--- Work request ---
The text of every record, exactly as given and with no pictures, should be your output.

#### Data for analysis

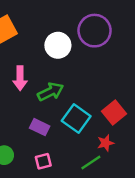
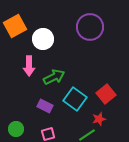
white circle: (58, 45) -> (43, 39), moved

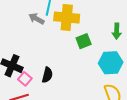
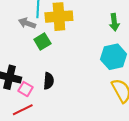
green square: (84, 41) -> (42, 41), moved

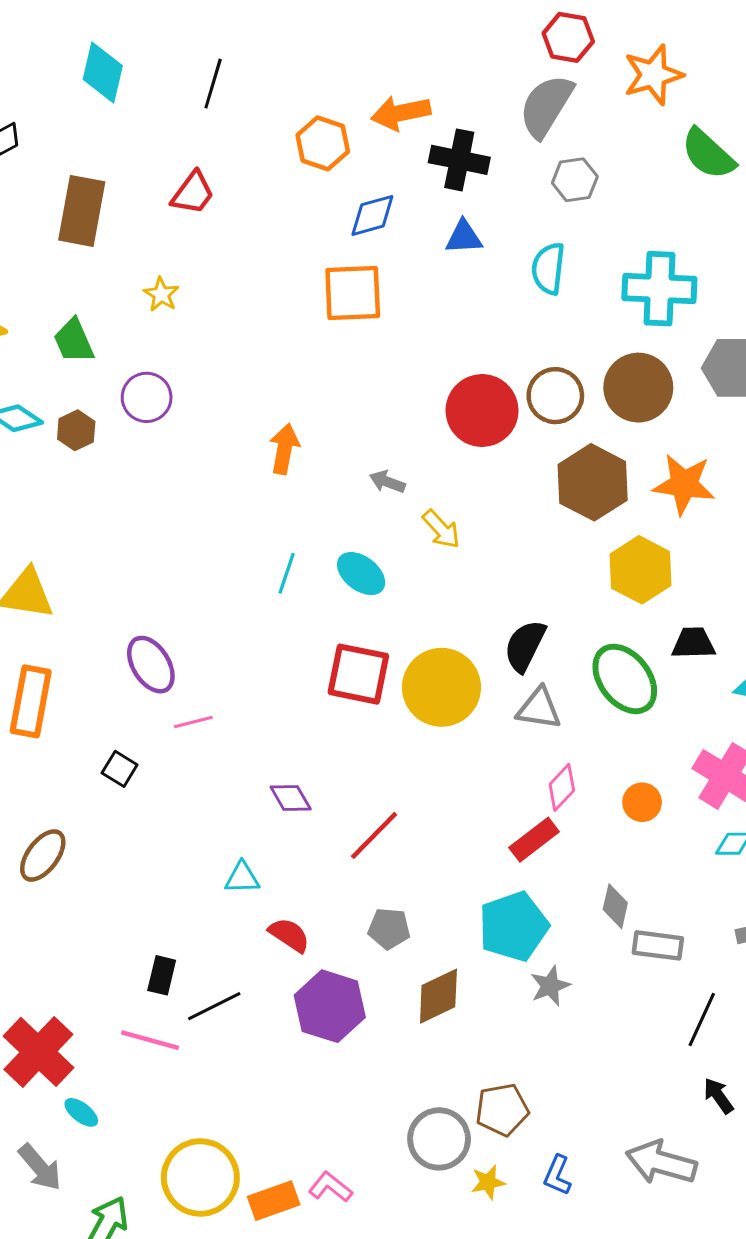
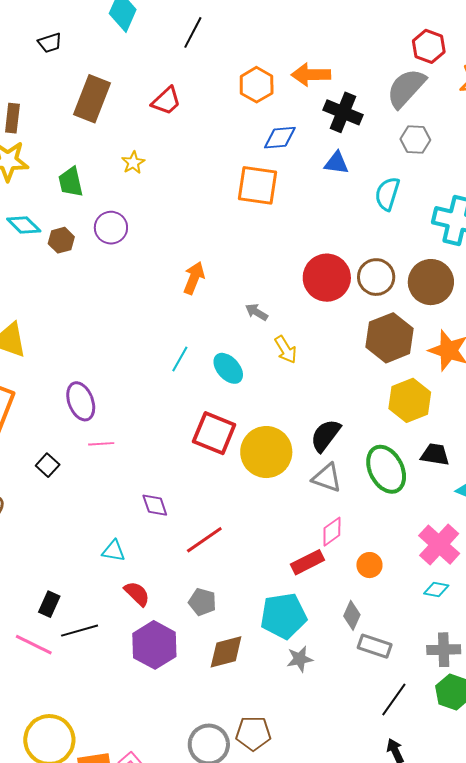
orange circle: (642, 802) -> (369, 565), moved

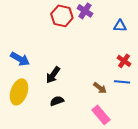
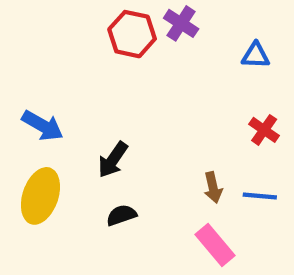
blue line: (122, 82) -> (260, 196), moved
brown arrow: (100, 88) -> (213, 187), turned 40

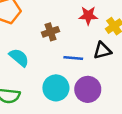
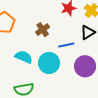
cyan circle: (56, 88) -> (49, 63), moved

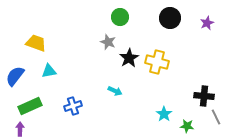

########

--- Solution ---
white circle: (58, 45) -> (43, 39), moved

green square: (84, 41) -> (42, 41), moved

orange circle: (642, 802) -> (369, 565), moved

blue line: (122, 82) -> (260, 196), moved
brown arrow: (100, 88) -> (213, 187), turned 40

cyan circle: (56, 88) -> (49, 63), moved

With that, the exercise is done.